[Opening Provided data section]
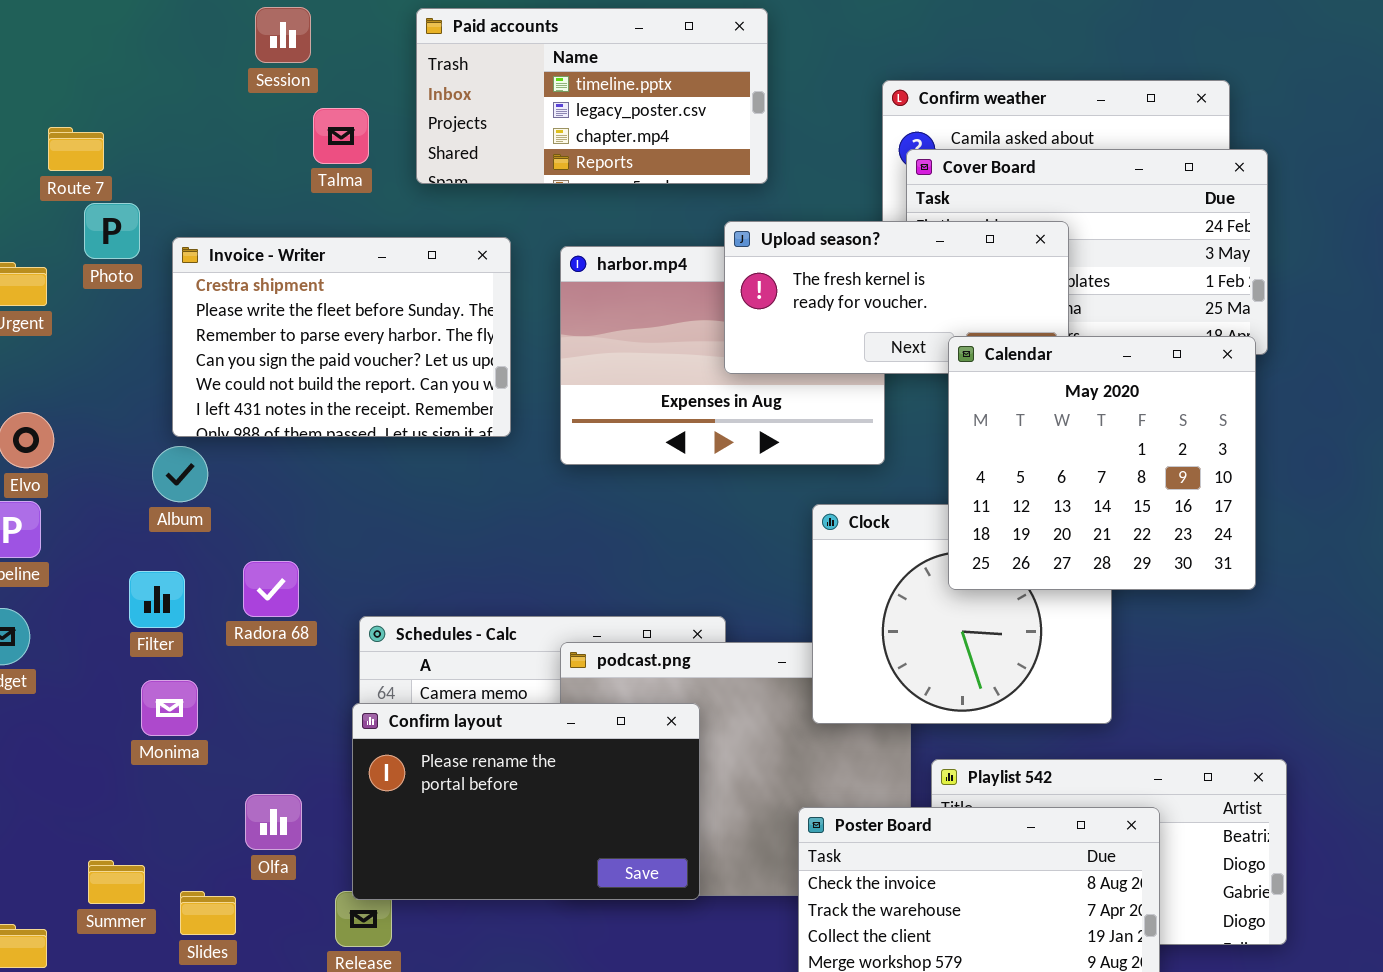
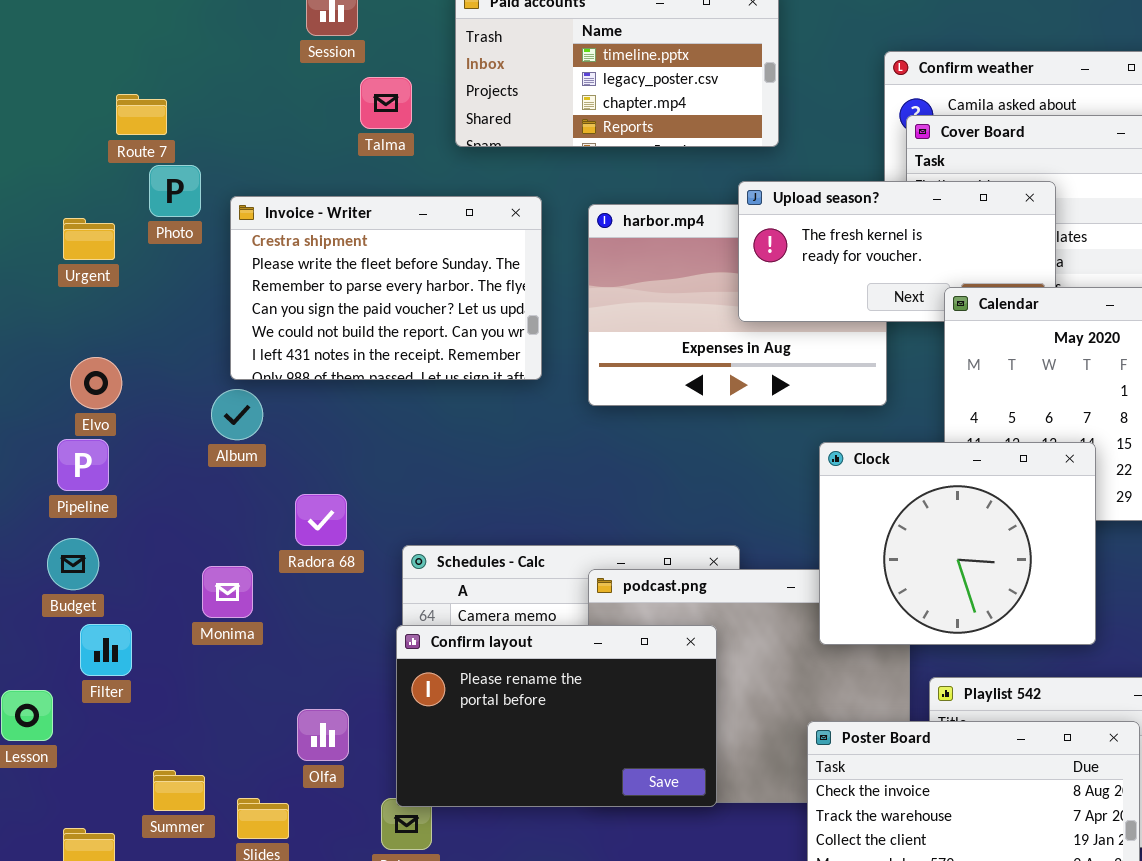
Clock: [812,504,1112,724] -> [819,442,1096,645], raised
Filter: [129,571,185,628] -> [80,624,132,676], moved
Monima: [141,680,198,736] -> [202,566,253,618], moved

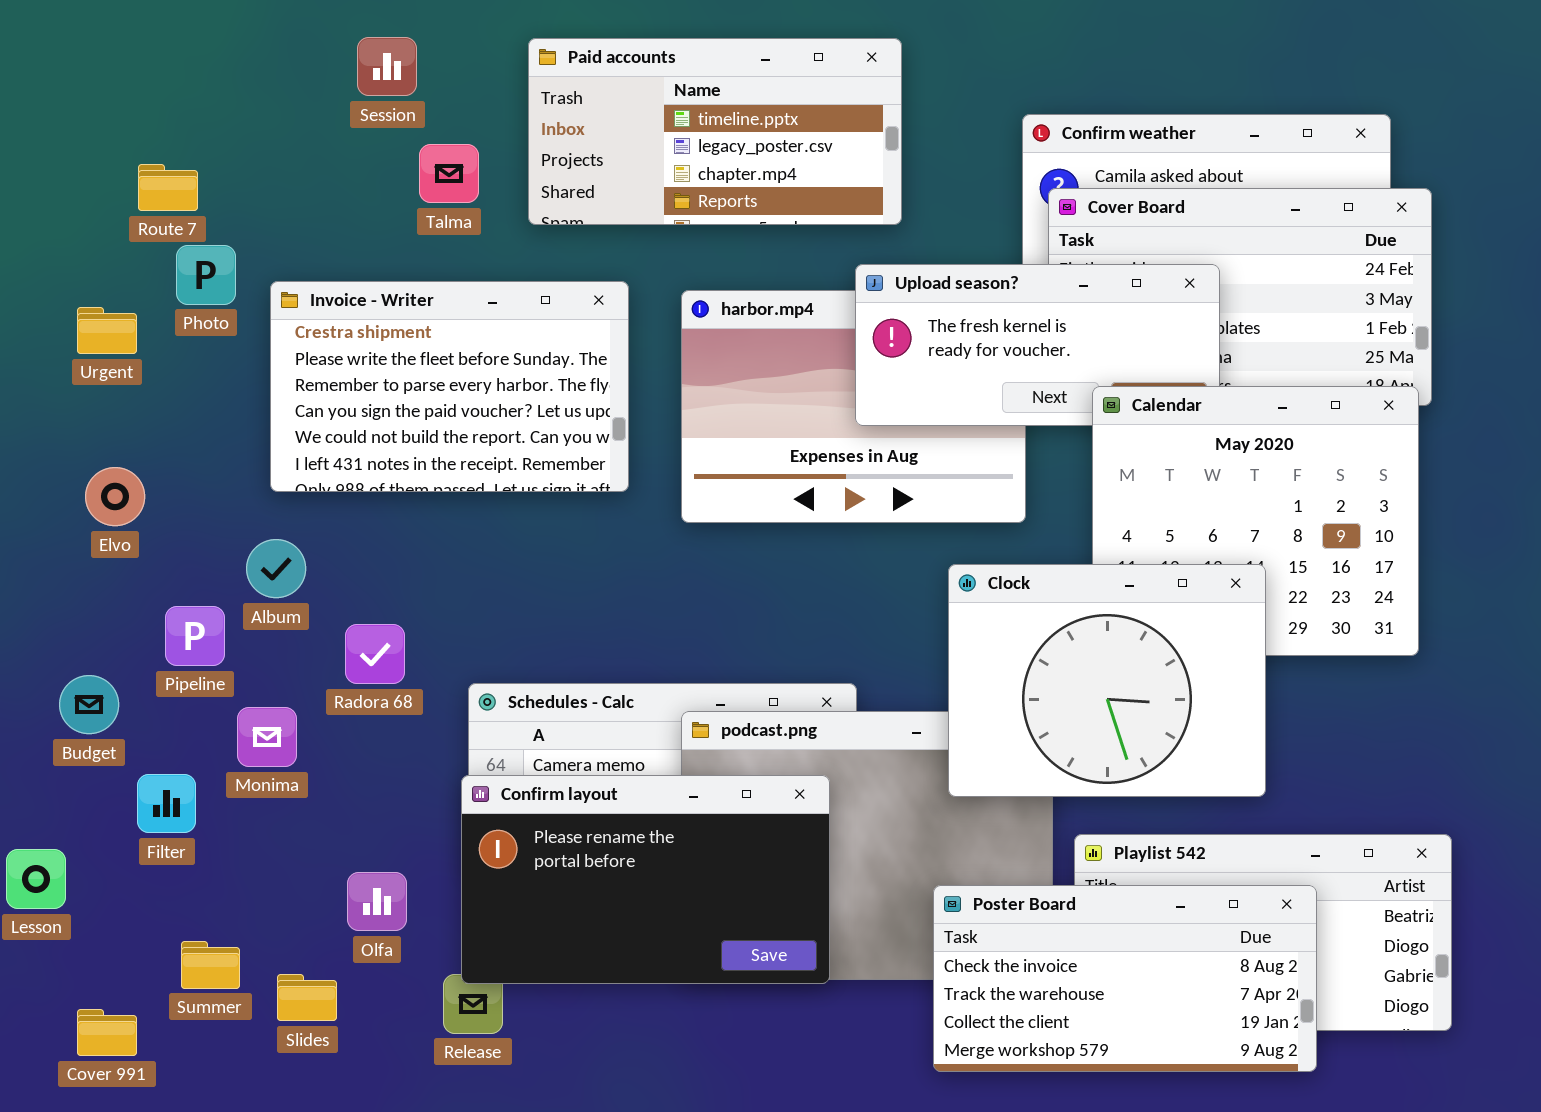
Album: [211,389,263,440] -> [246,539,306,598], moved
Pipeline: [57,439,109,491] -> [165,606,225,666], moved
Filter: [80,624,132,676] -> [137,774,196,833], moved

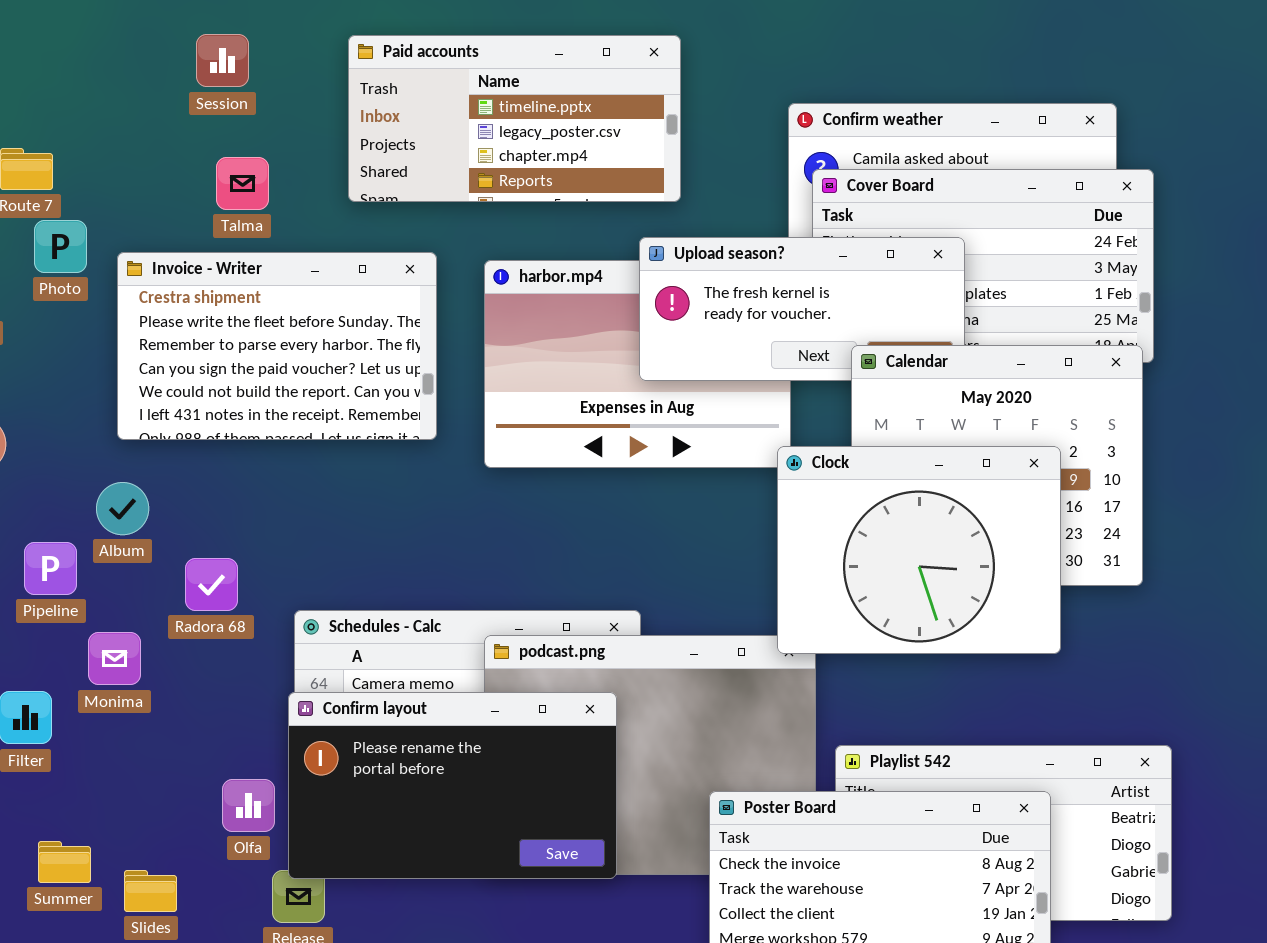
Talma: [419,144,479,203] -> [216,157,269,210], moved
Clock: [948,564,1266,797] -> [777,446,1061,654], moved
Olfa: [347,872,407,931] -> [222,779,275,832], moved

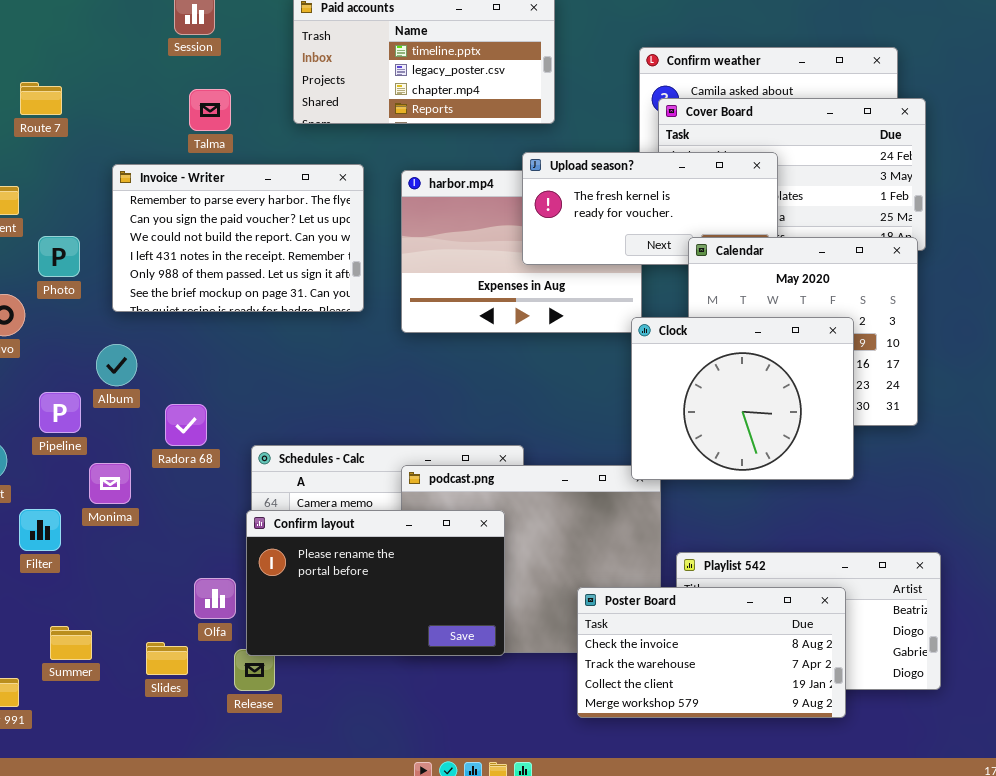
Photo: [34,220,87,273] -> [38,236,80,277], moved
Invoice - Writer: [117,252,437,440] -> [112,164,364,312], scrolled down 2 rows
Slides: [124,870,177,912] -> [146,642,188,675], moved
[Closing Provided data section]
= About this exercise =
The answer consists of the lines from the one holding "Album: [211,389,263,440] ->" to the end of the records, inclusive, restated exactly and without pictures.

= Task answer =
Album: [211,389,263,440] -> [246,539,306,598], moved
Pipeline: [57,439,109,491] -> [165,606,225,666], moved
Filter: [80,624,132,676] -> [137,774,196,833], moved

Talma: [419,144,479,203] -> [216,157,269,210], moved
Clock: [948,564,1266,797] -> [777,446,1061,654], moved
Olfa: [347,872,407,931] -> [222,779,275,832], moved

Photo: [34,220,87,273] -> [38,236,80,277], moved
Invoice - Writer: [117,252,437,440] -> [112,164,364,312], scrolled down 2 rows
Slides: [124,870,177,912] -> [146,642,188,675], moved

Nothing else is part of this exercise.